## Required work:
Select every line of the listing below that contains the word "spot", and copy each one. Match the word's case exactly.

* START Material provided *

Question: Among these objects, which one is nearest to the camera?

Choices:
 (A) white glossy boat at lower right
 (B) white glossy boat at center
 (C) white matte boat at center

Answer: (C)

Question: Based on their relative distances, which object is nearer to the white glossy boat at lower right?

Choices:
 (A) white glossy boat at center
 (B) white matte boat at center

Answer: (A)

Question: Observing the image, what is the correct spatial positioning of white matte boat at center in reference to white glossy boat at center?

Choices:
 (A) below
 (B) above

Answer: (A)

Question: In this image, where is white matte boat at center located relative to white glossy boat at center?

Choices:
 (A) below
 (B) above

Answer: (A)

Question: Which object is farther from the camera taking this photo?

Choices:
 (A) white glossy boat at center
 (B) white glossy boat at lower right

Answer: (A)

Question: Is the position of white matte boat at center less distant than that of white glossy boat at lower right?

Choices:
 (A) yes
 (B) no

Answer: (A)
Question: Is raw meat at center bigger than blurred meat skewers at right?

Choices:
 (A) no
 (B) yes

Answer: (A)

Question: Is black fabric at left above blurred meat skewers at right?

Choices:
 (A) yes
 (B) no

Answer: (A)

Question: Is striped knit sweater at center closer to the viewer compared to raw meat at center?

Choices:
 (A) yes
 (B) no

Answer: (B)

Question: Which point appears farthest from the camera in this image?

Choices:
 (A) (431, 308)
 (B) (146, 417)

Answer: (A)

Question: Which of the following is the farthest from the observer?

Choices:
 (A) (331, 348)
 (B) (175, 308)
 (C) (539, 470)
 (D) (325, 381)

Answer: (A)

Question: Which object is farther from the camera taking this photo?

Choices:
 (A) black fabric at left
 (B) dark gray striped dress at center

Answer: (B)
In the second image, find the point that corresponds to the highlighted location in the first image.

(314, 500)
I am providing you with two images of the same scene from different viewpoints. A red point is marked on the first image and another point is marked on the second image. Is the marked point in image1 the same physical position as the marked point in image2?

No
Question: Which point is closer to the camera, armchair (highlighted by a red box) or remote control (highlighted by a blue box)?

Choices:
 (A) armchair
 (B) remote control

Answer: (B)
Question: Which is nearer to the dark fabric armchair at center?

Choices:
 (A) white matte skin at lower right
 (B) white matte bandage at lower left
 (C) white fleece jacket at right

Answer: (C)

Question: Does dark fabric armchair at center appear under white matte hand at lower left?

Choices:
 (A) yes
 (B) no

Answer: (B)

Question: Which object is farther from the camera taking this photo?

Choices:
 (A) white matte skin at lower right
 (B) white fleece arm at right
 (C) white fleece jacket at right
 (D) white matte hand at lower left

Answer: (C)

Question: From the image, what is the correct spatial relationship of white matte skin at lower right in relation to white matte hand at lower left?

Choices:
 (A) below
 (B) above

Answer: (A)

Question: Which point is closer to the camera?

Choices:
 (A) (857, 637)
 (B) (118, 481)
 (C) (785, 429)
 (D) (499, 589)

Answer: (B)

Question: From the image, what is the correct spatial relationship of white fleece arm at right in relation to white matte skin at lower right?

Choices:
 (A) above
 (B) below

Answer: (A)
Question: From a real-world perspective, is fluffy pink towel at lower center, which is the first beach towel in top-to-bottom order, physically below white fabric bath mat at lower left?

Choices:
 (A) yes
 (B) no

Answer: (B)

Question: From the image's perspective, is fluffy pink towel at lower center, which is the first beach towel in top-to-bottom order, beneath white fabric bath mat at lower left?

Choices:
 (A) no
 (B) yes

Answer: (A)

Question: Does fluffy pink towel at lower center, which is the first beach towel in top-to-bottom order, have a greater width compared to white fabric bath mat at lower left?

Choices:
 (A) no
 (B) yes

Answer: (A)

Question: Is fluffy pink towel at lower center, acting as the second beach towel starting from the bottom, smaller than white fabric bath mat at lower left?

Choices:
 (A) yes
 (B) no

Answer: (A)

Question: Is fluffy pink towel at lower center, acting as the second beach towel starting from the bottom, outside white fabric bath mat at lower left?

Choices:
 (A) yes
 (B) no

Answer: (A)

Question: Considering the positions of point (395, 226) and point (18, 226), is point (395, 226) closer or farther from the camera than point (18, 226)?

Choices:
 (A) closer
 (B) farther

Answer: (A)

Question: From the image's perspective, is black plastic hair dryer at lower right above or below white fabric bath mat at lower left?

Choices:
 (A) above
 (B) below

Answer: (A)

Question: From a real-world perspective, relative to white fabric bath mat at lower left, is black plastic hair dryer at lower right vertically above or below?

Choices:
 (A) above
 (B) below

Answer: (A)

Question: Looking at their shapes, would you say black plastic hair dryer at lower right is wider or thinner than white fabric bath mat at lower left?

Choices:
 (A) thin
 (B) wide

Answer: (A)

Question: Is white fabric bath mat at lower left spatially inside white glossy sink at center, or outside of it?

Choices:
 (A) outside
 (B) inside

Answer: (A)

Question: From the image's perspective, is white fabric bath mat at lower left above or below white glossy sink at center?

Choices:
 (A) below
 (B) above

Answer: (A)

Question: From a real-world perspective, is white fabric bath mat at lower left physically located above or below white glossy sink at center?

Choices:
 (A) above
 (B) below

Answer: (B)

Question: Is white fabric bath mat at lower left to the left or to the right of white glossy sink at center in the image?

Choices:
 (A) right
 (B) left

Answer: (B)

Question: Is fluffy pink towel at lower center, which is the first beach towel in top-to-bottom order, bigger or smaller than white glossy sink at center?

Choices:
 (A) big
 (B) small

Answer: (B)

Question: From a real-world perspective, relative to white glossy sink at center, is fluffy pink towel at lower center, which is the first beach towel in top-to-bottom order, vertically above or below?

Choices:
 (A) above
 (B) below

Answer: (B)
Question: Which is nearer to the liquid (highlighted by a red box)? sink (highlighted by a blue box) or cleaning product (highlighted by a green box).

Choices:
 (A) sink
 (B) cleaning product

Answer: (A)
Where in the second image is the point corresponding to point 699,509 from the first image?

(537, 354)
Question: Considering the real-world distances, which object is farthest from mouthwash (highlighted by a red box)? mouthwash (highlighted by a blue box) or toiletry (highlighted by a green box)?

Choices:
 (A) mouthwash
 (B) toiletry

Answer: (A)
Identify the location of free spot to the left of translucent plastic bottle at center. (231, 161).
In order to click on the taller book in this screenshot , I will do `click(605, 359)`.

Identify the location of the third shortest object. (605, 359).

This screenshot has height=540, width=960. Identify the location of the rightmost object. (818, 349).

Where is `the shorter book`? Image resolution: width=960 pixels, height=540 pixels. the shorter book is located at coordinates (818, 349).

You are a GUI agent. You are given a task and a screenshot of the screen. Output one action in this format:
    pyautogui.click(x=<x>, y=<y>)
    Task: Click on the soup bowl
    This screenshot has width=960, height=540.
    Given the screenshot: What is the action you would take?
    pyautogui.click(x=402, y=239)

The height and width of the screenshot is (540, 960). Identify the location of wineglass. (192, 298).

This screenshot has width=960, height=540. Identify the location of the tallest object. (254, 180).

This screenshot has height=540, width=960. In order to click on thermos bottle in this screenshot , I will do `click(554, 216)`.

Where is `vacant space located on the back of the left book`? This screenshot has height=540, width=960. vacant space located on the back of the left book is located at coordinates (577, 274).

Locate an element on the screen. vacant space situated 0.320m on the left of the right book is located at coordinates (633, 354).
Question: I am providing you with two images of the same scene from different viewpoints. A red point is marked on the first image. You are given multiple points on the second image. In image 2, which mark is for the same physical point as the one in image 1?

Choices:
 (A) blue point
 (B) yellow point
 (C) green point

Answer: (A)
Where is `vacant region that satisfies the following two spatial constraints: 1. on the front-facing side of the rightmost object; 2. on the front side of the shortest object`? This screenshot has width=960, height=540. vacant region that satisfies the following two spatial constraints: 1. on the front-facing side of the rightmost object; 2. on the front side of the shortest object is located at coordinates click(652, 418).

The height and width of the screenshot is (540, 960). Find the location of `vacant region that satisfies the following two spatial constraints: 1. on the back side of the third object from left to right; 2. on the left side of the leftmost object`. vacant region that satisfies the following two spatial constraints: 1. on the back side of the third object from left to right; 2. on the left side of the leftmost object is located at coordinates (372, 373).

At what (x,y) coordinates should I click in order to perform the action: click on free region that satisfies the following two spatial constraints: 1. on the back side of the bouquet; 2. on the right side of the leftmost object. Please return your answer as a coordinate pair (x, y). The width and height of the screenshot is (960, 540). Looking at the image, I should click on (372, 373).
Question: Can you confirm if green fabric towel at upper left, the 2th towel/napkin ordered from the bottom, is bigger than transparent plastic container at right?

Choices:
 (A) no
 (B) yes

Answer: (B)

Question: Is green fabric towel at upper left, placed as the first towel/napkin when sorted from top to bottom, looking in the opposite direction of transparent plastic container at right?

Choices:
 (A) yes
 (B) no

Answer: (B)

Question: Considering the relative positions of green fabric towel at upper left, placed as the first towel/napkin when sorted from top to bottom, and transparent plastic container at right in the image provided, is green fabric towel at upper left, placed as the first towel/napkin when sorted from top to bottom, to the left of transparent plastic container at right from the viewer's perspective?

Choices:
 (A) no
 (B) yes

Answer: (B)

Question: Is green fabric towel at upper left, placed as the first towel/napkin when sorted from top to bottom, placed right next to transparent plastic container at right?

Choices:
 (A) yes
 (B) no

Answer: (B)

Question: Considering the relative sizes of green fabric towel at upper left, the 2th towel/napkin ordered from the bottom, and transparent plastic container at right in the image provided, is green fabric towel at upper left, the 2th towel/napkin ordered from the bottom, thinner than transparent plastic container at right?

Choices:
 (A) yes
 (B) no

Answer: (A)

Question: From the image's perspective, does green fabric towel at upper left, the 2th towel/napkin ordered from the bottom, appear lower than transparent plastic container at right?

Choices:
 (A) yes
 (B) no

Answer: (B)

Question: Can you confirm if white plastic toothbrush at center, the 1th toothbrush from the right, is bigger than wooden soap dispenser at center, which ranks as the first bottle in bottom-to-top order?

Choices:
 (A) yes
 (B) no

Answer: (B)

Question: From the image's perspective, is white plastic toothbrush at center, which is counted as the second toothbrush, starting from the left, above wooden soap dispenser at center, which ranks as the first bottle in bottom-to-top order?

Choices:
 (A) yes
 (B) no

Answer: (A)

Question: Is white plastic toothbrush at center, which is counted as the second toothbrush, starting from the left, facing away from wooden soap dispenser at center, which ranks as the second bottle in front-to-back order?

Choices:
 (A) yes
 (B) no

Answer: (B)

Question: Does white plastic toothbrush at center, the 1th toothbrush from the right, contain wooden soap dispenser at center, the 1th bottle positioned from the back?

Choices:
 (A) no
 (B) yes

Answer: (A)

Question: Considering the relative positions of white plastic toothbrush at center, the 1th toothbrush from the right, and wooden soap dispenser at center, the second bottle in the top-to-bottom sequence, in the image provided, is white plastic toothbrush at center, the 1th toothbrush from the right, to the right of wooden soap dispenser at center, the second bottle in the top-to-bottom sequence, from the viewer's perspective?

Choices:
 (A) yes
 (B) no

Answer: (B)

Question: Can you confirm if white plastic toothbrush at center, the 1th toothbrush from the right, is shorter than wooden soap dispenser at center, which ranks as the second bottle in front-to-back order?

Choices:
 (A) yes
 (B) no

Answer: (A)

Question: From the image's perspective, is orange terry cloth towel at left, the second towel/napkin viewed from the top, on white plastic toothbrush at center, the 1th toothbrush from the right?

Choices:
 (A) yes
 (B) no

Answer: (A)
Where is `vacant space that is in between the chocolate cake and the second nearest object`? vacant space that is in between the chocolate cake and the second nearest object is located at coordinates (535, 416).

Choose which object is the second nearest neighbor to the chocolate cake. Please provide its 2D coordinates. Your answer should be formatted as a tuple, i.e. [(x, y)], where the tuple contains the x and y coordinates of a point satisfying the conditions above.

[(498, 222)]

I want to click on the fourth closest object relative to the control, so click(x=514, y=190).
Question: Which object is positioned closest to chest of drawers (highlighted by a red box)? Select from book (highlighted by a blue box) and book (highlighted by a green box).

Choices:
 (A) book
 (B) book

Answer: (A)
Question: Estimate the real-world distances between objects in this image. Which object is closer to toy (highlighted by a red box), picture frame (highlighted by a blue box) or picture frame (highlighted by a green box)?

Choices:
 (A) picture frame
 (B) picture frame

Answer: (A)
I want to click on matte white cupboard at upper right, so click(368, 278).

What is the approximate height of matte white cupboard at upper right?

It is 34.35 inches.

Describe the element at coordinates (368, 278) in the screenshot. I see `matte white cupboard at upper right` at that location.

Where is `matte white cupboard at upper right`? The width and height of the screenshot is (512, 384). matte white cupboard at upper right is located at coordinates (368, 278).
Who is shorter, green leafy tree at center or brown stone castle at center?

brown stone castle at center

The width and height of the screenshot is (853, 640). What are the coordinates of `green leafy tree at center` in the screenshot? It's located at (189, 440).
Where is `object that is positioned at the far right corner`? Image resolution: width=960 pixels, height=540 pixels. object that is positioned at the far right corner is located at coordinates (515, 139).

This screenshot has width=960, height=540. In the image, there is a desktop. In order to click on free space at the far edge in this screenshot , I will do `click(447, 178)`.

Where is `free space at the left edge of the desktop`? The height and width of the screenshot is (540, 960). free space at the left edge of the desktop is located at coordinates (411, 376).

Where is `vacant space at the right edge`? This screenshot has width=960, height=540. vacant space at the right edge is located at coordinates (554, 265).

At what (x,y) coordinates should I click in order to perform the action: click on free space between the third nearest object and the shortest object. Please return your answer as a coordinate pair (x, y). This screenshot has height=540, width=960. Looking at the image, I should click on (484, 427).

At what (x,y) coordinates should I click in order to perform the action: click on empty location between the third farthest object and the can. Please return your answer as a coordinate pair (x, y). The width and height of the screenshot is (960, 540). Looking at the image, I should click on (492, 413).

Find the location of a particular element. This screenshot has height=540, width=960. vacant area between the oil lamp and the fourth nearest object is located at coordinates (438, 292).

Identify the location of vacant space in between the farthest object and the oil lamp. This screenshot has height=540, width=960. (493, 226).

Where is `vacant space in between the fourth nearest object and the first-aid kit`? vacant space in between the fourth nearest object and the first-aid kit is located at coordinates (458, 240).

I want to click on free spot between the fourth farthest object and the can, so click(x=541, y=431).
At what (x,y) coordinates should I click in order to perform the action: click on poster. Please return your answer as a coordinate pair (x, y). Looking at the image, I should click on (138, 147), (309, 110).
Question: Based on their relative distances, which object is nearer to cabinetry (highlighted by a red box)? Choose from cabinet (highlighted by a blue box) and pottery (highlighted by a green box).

* END Material provided *

## Output:
Identify the location of free spot to the left of translucent plastic bottle at center. (231, 161).
I want to click on free spot between the fourth farthest object and the can, so click(x=541, y=431).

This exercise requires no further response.